#### [THE TASK]
Go through the listing and transcribe each line exactly.

#### [TASK MATERIAL]
________________
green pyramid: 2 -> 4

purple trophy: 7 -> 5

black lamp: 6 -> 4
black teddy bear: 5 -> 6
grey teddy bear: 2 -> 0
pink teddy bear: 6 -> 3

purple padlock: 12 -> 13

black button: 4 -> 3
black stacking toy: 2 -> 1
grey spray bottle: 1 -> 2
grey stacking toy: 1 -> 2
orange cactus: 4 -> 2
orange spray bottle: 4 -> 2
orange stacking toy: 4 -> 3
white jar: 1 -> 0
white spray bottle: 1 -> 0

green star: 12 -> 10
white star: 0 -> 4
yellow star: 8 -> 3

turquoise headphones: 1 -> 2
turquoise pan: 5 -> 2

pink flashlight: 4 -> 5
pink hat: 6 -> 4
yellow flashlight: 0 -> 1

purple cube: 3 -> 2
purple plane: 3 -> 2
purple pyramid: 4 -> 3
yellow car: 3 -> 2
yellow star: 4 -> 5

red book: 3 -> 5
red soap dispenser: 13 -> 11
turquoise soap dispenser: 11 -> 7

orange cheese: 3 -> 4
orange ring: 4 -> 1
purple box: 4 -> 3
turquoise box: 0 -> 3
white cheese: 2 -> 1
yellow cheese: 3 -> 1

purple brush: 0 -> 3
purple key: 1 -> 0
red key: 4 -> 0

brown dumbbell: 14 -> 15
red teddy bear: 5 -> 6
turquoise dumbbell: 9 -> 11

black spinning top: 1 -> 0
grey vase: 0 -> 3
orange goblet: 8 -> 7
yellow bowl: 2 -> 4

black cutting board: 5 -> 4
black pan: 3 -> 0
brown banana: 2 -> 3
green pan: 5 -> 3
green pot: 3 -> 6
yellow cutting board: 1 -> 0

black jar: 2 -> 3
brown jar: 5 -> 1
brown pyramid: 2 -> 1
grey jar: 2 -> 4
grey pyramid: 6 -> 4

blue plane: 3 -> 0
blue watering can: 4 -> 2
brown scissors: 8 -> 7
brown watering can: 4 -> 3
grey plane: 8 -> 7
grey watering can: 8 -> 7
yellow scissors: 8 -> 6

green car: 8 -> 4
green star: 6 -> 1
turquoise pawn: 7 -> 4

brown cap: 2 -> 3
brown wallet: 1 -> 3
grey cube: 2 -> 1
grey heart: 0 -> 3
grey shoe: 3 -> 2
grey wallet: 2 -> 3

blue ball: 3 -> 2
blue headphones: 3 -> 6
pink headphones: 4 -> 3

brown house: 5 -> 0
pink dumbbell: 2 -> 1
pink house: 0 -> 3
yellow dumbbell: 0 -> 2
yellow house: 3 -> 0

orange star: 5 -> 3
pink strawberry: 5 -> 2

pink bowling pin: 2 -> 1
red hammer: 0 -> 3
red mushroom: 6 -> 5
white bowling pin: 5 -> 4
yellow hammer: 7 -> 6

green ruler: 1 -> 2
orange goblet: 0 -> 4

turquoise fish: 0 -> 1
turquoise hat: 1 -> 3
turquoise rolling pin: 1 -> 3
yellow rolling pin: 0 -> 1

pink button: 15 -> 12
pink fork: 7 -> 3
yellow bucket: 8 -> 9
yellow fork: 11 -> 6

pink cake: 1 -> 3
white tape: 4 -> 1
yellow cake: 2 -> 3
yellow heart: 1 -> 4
________________
#### [THE ANSWER]
green pyramid: 2 -> 4

purple trophy: 7 -> 5

black lamp: 6 -> 4
black teddy bear: 5 -> 6
grey teddy bear: 2 -> 0
pink teddy bear: 6 -> 3

purple padlock: 12 -> 13

black button: 4 -> 3
black stacking toy: 2 -> 1
grey spray bottle: 1 -> 2
grey stacking toy: 1 -> 2
orange cactus: 4 -> 2
orange spray bottle: 4 -> 2
orange stacking toy: 4 -> 3
white jar: 1 -> 0
white spray bottle: 1 -> 0

green star: 12 -> 10
white star: 0 -> 4
yellow star: 8 -> 3

turquoise headphones: 1 -> 2
turquoise pan: 5 -> 2

pink flashlight: 4 -> 5
pink hat: 6 -> 4
yellow flashlight: 0 -> 1

purple cube: 3 -> 2
purple plane: 3 -> 2
purple pyramid: 4 -> 3
yellow car: 3 -> 2
yellow star: 4 -> 5

red book: 3 -> 5
red soap dispenser: 13 -> 11
turquoise soap dispenser: 11 -> 7

orange cheese: 3 -> 4
orange ring: 4 -> 1
purple box: 4 -> 3
turquoise box: 0 -> 3
white cheese: 2 -> 1
yellow cheese: 3 -> 1

purple brush: 0 -> 3
purple key: 1 -> 0
red key: 4 -> 0

brown dumbbell: 14 -> 15
red teddy bear: 5 -> 6
turquoise dumbbell: 9 -> 11

black spinning top: 1 -> 0
grey vase: 0 -> 3
orange goblet: 8 -> 7
yellow bowl: 2 -> 4

black cutting board: 5 -> 4
black pan: 3 -> 0
brown banana: 2 -> 3
green pan: 5 -> 3
green pot: 3 -> 6
yellow cutting board: 1 -> 0

black jar: 2 -> 3
brown jar: 5 -> 1
brown pyramid: 2 -> 1
grey jar: 2 -> 4
grey pyramid: 6 -> 4

blue plane: 3 -> 0
blue watering can: 4 -> 2
brown scissors: 8 -> 7
brown watering can: 4 -> 3
grey plane: 8 -> 7
grey watering can: 8 -> 7
yellow scissors: 8 -> 6

green car: 8 -> 4
green star: 6 -> 1
turquoise pawn: 7 -> 4

brown cap: 2 -> 3
brown wallet: 1 -> 3
grey cube: 2 -> 1
grey heart: 0 -> 3
grey shoe: 3 -> 2
grey wallet: 2 -> 3

blue ball: 3 -> 2
blue headphones: 3 -> 6
pink headphones: 4 -> 3

brown house: 5 -> 0
pink dumbbell: 2 -> 1
pink house: 0 -> 3
yellow dumbbell: 0 -> 2
yellow house: 3 -> 0

orange star: 5 -> 3
pink strawberry: 5 -> 2

pink bowling pin: 2 -> 1
red hammer: 0 -> 3
red mushroom: 6 -> 5
white bowling pin: 5 -> 4
yellow hammer: 7 -> 6

green ruler: 1 -> 2
orange goblet: 0 -> 4

turquoise fish: 0 -> 1
turquoise hat: 1 -> 3
turquoise rolling pin: 1 -> 3
yellow rolling pin: 0 -> 1

pink button: 15 -> 12
pink fork: 7 -> 3
yellow bucket: 8 -> 9
yellow fork: 11 -> 6

pink cake: 1 -> 3
white tape: 4 -> 1
yellow cake: 2 -> 3
yellow heart: 1 -> 4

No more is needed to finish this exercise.